EXERCISE INSTRUCTIONS
Go to the line holding "none -> cyan round brick H1 level 2" in the entries below and write out exactly every line down to and including the line holding "purple round brick".

Extracted data entries
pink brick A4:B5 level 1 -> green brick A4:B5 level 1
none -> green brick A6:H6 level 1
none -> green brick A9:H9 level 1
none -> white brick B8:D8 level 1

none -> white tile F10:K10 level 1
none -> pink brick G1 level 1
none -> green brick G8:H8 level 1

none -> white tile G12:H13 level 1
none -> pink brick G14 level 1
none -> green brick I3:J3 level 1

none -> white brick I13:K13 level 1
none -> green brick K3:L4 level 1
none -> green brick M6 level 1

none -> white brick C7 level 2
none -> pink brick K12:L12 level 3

--

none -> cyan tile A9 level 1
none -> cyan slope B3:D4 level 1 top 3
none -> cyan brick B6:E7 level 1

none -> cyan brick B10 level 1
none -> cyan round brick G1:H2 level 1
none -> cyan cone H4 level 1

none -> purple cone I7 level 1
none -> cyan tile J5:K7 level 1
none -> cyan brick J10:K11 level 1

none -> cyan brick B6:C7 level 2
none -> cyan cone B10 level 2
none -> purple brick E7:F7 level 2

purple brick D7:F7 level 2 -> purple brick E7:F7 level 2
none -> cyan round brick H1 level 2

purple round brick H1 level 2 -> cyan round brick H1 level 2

EXERCISE RESULT
none -> cyan round brick H1 level 2

purple round brick H1 level 2 -> cyan round brick H1 level 2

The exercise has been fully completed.